**WHAT TO PRODUCE**.
Reproduce, exactly, the lines of the material below from the line containing "D2: LED white" through the line containing "C1: 18pF (GND, XO) -> none", with both end lines included and nothing else.

**PROVIDED INFORMATION**.
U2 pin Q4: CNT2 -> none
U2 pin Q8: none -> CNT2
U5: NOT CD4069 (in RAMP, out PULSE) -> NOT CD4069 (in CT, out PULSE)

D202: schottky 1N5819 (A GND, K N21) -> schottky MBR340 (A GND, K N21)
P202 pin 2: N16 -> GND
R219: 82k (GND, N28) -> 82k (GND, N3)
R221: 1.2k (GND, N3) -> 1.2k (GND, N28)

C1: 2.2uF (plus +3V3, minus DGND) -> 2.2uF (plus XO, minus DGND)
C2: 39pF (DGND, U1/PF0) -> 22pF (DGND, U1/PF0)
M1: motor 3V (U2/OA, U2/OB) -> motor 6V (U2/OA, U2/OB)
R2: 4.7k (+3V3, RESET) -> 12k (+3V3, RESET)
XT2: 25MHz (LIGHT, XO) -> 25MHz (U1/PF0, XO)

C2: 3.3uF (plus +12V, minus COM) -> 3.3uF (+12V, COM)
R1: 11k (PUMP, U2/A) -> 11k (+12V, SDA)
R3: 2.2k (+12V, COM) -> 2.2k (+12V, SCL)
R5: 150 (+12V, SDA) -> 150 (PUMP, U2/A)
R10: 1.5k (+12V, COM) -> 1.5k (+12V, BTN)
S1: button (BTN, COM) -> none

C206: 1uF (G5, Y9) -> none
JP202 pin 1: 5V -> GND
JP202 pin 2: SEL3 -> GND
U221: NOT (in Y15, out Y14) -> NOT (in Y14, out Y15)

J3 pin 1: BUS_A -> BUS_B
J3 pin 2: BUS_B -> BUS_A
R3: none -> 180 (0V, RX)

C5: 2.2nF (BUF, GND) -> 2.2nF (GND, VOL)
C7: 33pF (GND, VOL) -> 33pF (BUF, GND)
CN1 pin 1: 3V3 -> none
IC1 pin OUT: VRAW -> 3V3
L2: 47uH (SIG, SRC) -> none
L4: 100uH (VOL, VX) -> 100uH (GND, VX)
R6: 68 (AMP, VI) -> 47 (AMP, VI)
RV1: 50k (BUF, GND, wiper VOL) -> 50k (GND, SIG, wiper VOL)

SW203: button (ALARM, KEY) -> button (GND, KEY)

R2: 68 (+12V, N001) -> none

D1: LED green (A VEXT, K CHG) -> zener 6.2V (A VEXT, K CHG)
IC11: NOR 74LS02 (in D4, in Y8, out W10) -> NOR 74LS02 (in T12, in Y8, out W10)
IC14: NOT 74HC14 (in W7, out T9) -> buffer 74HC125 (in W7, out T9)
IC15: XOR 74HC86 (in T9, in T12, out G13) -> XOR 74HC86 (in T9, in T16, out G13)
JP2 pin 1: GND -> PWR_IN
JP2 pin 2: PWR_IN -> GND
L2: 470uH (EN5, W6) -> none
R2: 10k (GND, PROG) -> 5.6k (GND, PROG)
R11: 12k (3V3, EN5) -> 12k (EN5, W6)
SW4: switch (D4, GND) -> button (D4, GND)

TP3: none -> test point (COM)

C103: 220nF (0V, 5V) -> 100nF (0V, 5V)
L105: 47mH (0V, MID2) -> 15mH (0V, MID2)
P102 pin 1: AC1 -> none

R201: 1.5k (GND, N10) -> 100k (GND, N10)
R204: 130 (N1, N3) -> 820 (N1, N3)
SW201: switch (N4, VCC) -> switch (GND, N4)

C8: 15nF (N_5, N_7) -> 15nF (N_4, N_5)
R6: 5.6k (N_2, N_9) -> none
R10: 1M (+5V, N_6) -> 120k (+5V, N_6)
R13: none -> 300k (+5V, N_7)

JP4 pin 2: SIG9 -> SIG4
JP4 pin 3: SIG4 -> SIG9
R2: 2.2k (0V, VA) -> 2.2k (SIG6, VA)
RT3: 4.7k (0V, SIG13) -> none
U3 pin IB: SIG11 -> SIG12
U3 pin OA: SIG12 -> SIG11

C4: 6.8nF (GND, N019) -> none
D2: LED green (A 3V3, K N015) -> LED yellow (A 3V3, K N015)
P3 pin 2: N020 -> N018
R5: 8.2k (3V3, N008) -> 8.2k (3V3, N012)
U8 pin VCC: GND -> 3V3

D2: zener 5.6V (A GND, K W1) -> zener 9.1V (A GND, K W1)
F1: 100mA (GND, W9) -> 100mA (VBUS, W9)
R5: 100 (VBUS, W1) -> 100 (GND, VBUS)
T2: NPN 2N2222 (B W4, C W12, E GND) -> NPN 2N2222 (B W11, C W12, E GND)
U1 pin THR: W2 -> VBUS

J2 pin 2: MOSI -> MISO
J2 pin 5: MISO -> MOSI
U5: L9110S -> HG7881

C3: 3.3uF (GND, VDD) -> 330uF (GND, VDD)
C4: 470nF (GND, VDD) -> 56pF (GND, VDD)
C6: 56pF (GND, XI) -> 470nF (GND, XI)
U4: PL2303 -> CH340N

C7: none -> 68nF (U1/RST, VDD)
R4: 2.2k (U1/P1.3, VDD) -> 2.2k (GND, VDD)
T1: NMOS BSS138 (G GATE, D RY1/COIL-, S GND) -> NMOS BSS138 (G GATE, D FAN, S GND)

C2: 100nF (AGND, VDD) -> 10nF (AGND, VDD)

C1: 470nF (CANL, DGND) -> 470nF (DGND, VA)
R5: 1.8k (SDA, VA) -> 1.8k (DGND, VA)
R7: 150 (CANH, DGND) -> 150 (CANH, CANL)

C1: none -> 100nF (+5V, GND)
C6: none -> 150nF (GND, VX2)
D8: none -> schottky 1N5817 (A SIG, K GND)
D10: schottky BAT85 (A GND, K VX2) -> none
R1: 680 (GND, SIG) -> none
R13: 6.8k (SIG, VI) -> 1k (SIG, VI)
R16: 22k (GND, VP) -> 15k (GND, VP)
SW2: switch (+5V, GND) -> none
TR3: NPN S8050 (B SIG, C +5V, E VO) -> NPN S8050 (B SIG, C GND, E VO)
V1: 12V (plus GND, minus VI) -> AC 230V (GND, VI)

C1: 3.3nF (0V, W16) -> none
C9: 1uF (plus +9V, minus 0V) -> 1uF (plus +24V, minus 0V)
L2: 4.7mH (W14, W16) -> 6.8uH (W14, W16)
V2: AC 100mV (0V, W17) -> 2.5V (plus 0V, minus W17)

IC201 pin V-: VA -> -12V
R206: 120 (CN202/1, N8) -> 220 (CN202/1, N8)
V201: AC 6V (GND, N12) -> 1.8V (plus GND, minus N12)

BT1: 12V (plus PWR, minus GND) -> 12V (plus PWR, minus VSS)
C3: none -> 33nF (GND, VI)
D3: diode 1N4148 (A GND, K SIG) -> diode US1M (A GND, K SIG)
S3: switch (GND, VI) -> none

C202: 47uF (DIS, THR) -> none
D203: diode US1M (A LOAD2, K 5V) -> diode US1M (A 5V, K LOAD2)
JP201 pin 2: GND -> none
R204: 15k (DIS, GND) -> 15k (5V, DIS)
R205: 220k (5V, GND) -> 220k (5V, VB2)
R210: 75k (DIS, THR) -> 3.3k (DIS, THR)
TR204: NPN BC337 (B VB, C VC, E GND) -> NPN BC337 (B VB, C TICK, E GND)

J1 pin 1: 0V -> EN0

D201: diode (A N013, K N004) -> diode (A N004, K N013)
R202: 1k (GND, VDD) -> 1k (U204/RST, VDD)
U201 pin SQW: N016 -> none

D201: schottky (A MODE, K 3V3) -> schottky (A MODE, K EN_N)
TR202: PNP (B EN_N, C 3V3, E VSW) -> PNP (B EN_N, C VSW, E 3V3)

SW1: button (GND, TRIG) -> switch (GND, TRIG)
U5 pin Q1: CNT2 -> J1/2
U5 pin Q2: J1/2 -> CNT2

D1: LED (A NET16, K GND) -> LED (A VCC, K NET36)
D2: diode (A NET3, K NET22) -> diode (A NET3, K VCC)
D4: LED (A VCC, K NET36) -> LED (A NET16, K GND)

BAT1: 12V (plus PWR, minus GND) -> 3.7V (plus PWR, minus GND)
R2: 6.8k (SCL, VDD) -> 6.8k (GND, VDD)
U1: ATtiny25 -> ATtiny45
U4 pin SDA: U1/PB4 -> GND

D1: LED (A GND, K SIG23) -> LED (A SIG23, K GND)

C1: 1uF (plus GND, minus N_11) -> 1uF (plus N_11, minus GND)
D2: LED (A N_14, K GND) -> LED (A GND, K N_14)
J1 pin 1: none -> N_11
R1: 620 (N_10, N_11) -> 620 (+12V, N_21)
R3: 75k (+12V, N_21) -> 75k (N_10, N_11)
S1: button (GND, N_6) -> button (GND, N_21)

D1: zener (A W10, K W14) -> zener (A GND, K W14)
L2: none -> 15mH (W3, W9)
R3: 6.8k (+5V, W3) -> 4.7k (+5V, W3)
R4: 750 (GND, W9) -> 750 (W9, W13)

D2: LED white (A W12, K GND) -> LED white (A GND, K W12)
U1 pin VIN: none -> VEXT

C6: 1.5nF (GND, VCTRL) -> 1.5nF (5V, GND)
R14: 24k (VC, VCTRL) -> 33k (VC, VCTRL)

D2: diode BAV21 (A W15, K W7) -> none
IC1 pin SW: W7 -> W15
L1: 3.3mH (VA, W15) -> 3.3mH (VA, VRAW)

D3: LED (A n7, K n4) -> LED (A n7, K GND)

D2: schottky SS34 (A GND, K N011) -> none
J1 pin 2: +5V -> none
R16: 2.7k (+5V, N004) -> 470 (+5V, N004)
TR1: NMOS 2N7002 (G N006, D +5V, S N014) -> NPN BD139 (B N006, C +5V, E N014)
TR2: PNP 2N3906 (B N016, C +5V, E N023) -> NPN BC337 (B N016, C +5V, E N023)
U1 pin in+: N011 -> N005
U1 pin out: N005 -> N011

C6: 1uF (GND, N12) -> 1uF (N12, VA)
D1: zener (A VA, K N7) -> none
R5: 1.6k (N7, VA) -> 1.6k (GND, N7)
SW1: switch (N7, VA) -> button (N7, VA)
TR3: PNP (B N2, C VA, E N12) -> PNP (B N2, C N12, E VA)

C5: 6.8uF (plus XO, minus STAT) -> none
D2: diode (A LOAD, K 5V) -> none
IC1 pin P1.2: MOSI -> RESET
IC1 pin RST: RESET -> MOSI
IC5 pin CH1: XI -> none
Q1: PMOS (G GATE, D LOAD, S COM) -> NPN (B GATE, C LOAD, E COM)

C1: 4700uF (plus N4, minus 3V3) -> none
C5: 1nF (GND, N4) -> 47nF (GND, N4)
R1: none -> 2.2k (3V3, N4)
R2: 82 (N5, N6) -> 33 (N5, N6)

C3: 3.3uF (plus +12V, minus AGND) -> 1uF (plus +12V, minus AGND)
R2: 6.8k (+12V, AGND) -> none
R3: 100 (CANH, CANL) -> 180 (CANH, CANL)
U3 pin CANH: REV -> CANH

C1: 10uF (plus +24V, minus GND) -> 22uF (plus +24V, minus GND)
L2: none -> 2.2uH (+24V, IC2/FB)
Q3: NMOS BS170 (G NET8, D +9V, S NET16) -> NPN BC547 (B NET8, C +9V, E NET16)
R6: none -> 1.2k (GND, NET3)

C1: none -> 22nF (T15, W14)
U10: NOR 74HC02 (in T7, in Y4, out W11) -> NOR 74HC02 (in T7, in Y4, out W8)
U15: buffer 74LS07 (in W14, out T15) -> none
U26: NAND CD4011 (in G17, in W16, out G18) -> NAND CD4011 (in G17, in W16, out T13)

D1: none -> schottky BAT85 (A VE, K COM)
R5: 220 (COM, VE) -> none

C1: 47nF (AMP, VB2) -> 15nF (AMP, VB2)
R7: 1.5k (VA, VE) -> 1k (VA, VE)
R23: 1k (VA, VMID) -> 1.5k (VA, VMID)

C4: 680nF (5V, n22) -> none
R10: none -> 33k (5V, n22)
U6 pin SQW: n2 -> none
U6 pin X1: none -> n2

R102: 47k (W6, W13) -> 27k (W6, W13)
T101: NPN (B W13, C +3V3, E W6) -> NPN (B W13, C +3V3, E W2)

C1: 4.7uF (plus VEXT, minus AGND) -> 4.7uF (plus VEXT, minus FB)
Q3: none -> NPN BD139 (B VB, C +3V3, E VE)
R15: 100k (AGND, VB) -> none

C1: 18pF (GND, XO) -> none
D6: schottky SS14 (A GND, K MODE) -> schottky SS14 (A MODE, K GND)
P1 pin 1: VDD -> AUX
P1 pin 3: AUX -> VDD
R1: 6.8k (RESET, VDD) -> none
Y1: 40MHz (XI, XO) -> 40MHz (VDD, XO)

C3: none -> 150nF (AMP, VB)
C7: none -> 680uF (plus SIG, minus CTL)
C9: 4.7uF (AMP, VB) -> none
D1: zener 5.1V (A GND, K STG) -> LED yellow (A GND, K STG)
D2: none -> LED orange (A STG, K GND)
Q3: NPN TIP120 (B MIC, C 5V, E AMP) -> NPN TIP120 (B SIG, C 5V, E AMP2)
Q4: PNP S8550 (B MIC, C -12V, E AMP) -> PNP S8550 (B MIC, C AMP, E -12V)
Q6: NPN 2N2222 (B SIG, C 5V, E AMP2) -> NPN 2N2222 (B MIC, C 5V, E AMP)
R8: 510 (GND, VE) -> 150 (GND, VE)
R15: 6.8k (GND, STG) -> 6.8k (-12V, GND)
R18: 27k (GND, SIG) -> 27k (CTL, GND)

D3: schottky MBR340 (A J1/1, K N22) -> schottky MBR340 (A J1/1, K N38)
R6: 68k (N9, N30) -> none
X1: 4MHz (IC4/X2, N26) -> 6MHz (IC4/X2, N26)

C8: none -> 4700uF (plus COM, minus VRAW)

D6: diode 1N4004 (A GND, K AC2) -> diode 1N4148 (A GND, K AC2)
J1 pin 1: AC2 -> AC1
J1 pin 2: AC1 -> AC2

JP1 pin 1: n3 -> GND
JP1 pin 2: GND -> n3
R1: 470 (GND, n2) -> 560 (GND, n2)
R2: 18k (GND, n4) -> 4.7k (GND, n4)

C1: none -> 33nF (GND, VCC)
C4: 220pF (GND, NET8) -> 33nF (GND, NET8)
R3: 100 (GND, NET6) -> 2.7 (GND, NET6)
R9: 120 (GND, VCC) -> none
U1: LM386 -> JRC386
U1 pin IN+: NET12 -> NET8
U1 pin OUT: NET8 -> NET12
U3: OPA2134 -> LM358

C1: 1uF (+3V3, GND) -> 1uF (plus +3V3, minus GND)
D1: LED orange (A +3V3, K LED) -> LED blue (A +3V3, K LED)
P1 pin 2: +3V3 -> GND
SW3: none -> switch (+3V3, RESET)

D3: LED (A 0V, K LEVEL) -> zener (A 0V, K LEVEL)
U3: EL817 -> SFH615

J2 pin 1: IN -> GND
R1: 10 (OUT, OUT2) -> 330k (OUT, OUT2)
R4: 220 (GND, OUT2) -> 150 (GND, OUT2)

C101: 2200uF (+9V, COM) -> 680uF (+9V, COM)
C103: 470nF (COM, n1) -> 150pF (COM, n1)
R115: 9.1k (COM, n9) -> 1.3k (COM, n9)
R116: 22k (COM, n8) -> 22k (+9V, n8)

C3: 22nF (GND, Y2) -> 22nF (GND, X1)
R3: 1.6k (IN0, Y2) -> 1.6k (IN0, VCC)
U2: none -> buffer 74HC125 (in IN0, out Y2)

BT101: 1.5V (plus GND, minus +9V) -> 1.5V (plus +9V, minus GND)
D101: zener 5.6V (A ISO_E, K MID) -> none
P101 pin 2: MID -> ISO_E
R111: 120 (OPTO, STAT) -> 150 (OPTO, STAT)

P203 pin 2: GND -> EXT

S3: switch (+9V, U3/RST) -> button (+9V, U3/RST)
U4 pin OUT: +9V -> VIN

**ANSWER SECTION**.
D2: LED white (A W12, K GND) -> LED white (A GND, K W12)
U1 pin VIN: none -> VEXT

C6: 1.5nF (GND, VCTRL) -> 1.5nF (5V, GND)
R14: 24k (VC, VCTRL) -> 33k (VC, VCTRL)

D2: diode BAV21 (A W15, K W7) -> none
IC1 pin SW: W7 -> W15
L1: 3.3mH (VA, W15) -> 3.3mH (VA, VRAW)

D3: LED (A n7, K n4) -> LED (A n7, K GND)

D2: schottky SS34 (A GND, K N011) -> none
J1 pin 2: +5V -> none
R16: 2.7k (+5V, N004) -> 470 (+5V, N004)
TR1: NMOS 2N7002 (G N006, D +5V, S N014) -> NPN BD139 (B N006, C +5V, E N014)
TR2: PNP 2N3906 (B N016, C +5V, E N023) -> NPN BC337 (B N016, C +5V, E N023)
U1 pin in+: N011 -> N005
U1 pin out: N005 -> N011

C6: 1uF (GND, N12) -> 1uF (N12, VA)
D1: zener (A VA, K N7) -> none
R5: 1.6k (N7, VA) -> 1.6k (GND, N7)
SW1: switch (N7, VA) -> button (N7, VA)
TR3: PNP (B N2, C VA, E N12) -> PNP (B N2, C N12, E VA)

C5: 6.8uF (plus XO, minus STAT) -> none
D2: diode (A LOAD, K 5V) -> none
IC1 pin P1.2: MOSI -> RESET
IC1 pin RST: RESET -> MOSI
IC5 pin CH1: XI -> none
Q1: PMOS (G GATE, D LOAD, S COM) -> NPN (B GATE, C LOAD, E COM)

C1: 4700uF (plus N4, minus 3V3) -> none
C5: 1nF (GND, N4) -> 47nF (GND, N4)
R1: none -> 2.2k (3V3, N4)
R2: 82 (N5, N6) -> 33 (N5, N6)

C3: 3.3uF (plus +12V, minus AGND) -> 1uF (plus +12V, minus AGND)
R2: 6.8k (+12V, AGND) -> none
R3: 100 (CANH, CANL) -> 180 (CANH, CANL)
U3 pin CANH: REV -> CANH

C1: 10uF (plus +24V, minus GND) -> 22uF (plus +24V, minus GND)
L2: none -> 2.2uH (+24V, IC2/FB)
Q3: NMOS BS170 (G NET8, D +9V, S NET16) -> NPN BC547 (B NET8, C +9V, E NET16)
R6: none -> 1.2k (GND, NET3)

C1: none -> 22nF (T15, W14)
U10: NOR 74HC02 (in T7, in Y4, out W11) -> NOR 74HC02 (in T7, in Y4, out W8)
U15: buffer 74LS07 (in W14, out T15) -> none
U26: NAND CD4011 (in G17, in W16, out G18) -> NAND CD4011 (in G17, in W16, out T13)

D1: none -> schottky BAT85 (A VE, K COM)
R5: 220 (COM, VE) -> none

C1: 47nF (AMP, VB2) -> 15nF (AMP, VB2)
R7: 1.5k (VA, VE) -> 1k (VA, VE)
R23: 1k (VA, VMID) -> 1.5k (VA, VMID)

C4: 680nF (5V, n22) -> none
R10: none -> 33k (5V, n22)
U6 pin SQW: n2 -> none
U6 pin X1: none -> n2

R102: 47k (W6, W13) -> 27k (W6, W13)
T101: NPN (B W13, C +3V3, E W6) -> NPN (B W13, C +3V3, E W2)

C1: 4.7uF (plus VEXT, minus AGND) -> 4.7uF (plus VEXT, minus FB)
Q3: none -> NPN BD139 (B VB, C +3V3, E VE)
R15: 100k (AGND, VB) -> none

C1: 18pF (GND, XO) -> none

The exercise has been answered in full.